[Modification records]
· · · · · · ·
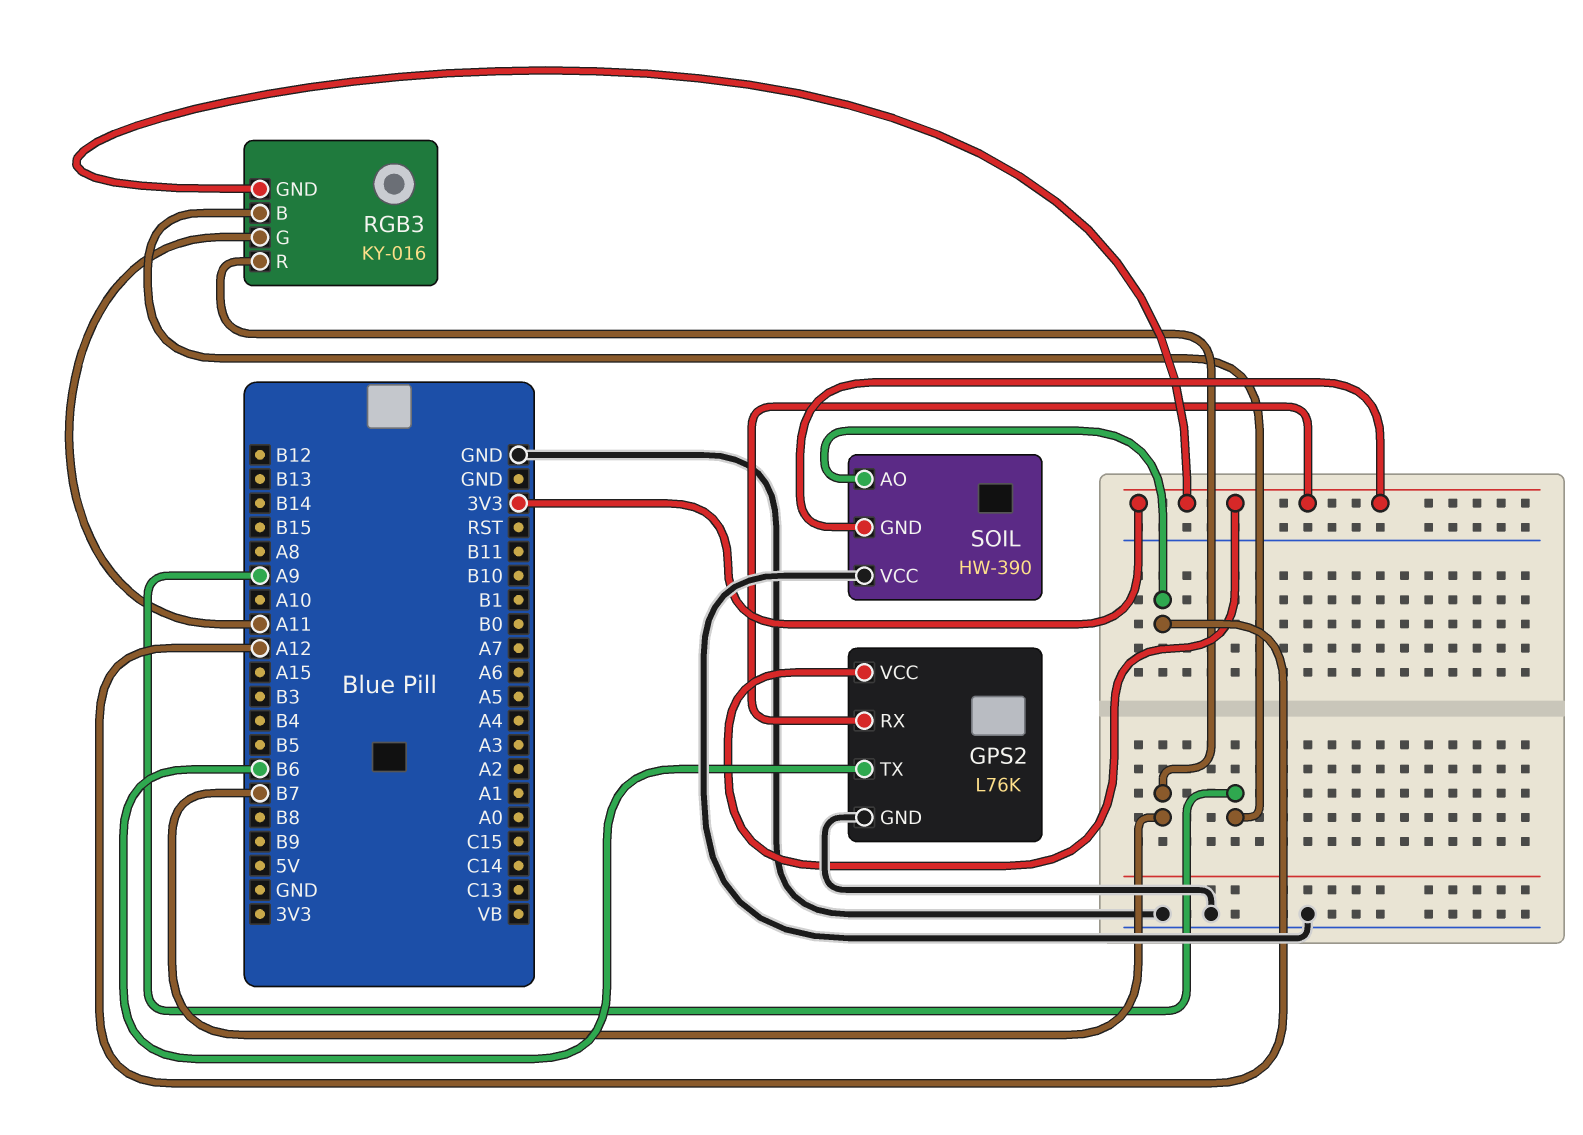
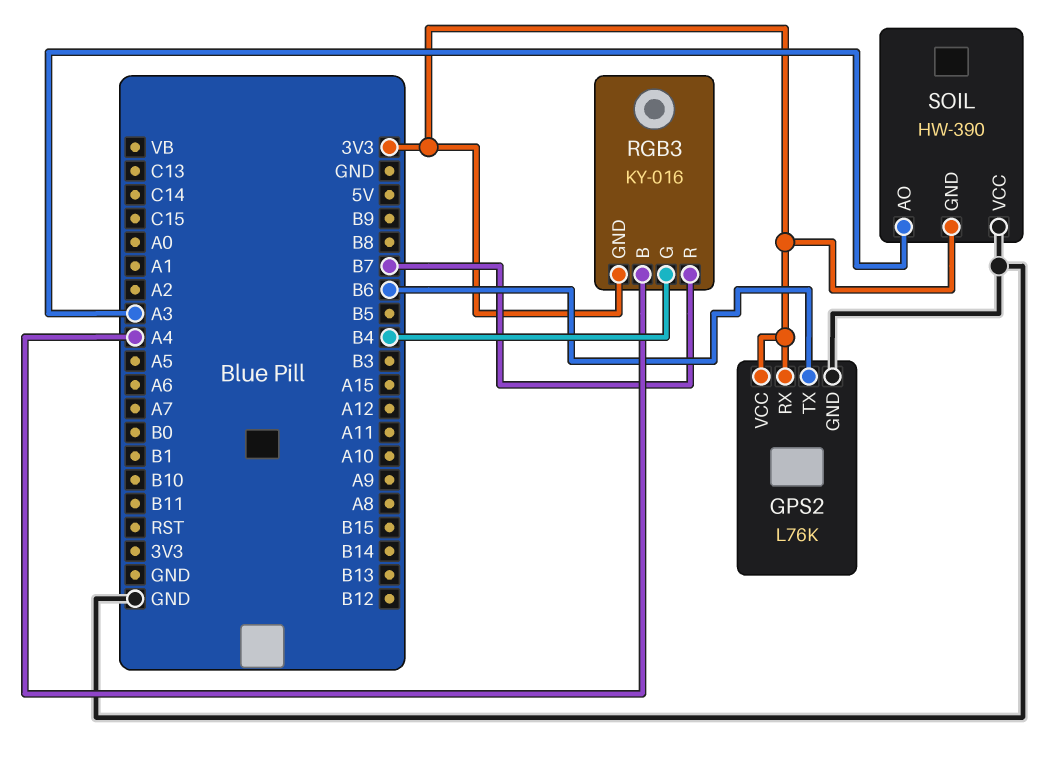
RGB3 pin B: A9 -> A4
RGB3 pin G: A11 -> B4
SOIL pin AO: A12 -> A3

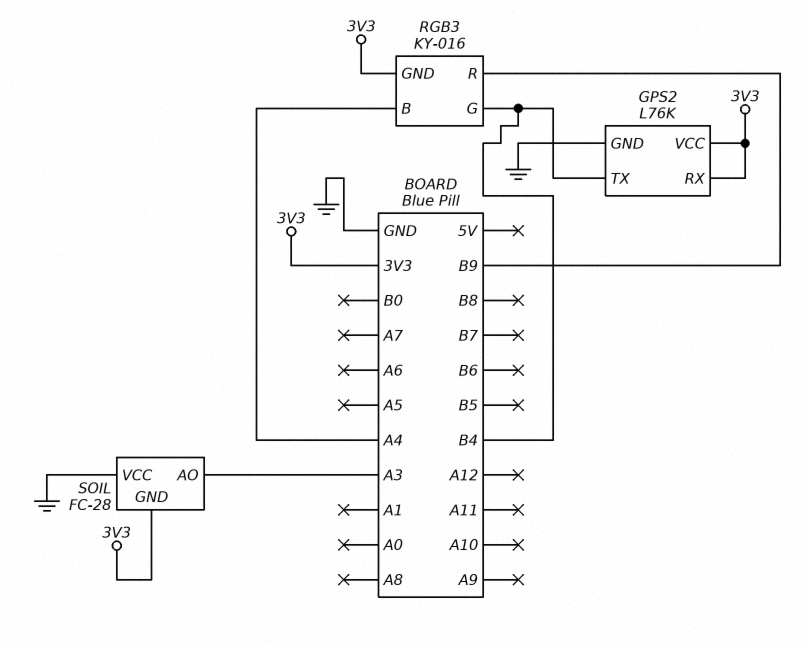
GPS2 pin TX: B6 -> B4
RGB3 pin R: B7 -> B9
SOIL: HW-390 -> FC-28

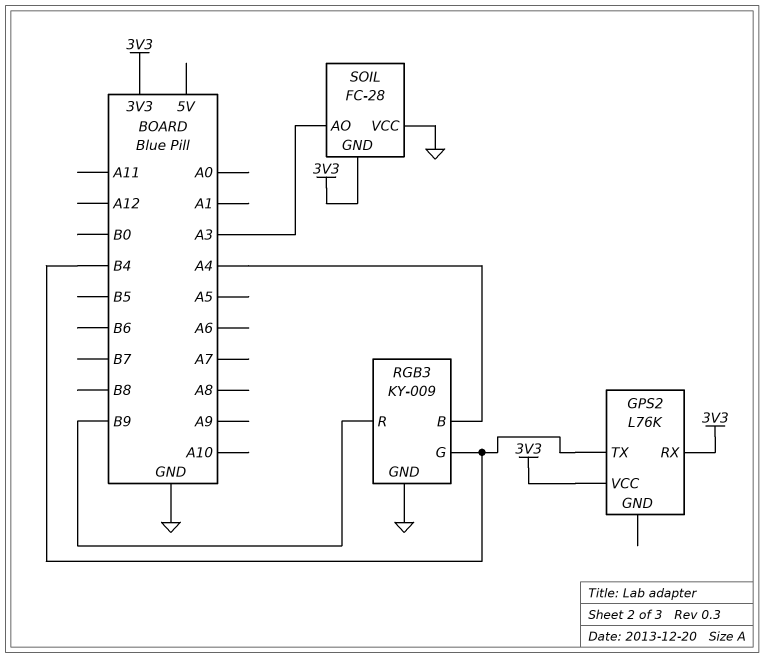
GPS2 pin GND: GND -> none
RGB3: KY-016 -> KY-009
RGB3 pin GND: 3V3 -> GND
· · · · · · ·
[Your objective] Without the pictures, restate all the entries above exactly.

[Task output]
RGB3 pin B: A9 -> A4
RGB3 pin G: A11 -> B4
SOIL pin AO: A12 -> A3

GPS2 pin TX: B6 -> B4
RGB3 pin R: B7 -> B9
SOIL: HW-390 -> FC-28

GPS2 pin GND: GND -> none
RGB3: KY-016 -> KY-009
RGB3 pin GND: 3V3 -> GND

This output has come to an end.